• [Task instructions]:
Return every entry below exactly as written, minus the pictures.

Stored data

================================

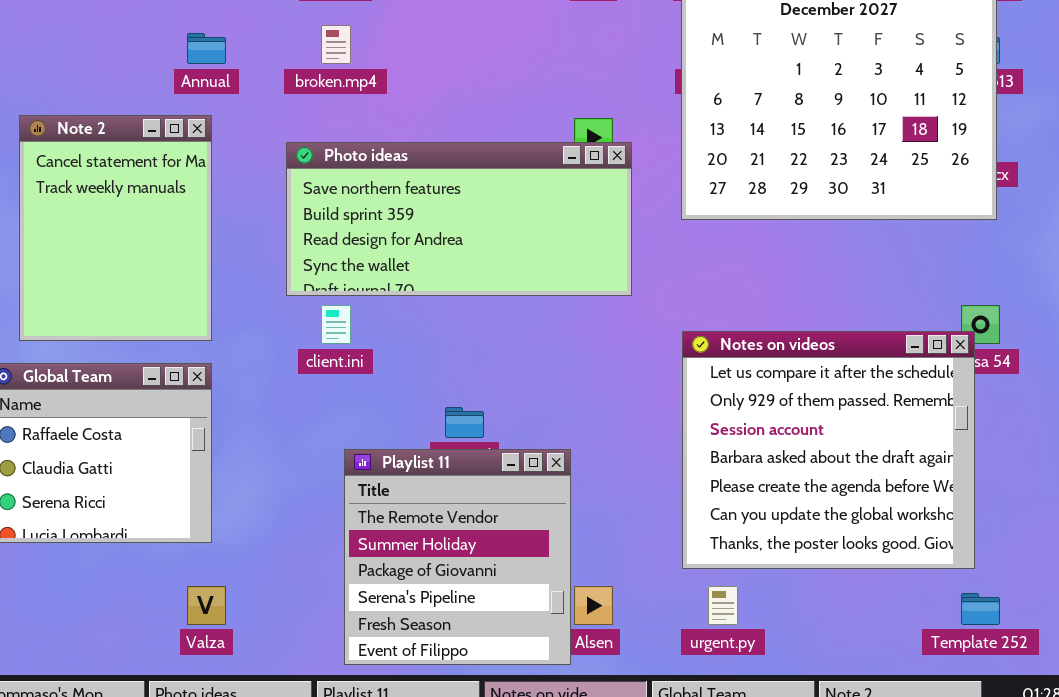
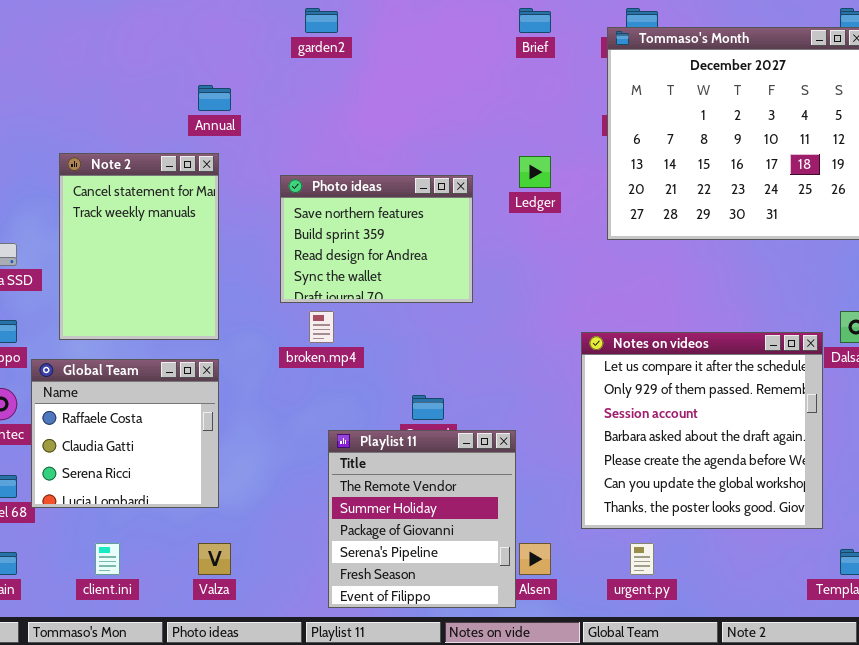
broken.mp4: [321,25,351,64] -> [309,311,334,343], moved
Photo ideas: [286,142,632,296] -> [280,175,473,303], resized
client.ini: [321,305,351,344] -> [95,543,120,575], moved
Notes on videos: [682,331,975,569] -> [581,332,823,529], moved

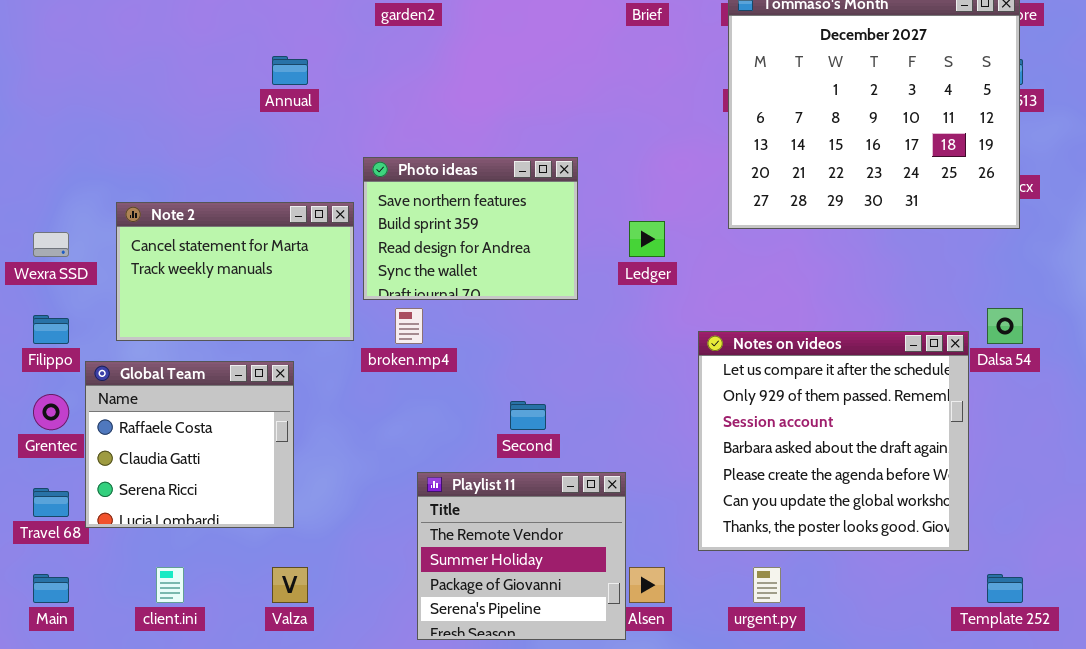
Note 2: [59,153,219,340] -> [116,202,354,341], resized
Ledger: [519,156,551,188] -> [629,221,665,257], moved
Playlist 11: [328,430,516,608] -> [417,472,626,640], resized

================================

• [Output for this task]:
broken.mp4: [321,25,351,64] -> [309,311,334,343], moved
Photo ideas: [286,142,632,296] -> [280,175,473,303], resized
client.ini: [321,305,351,344] -> [95,543,120,575], moved
Notes on videos: [682,331,975,569] -> [581,332,823,529], moved

Note 2: [59,153,219,340] -> [116,202,354,341], resized
Ledger: [519,156,551,188] -> [629,221,665,257], moved
Playlist 11: [328,430,516,608] -> [417,472,626,640], resized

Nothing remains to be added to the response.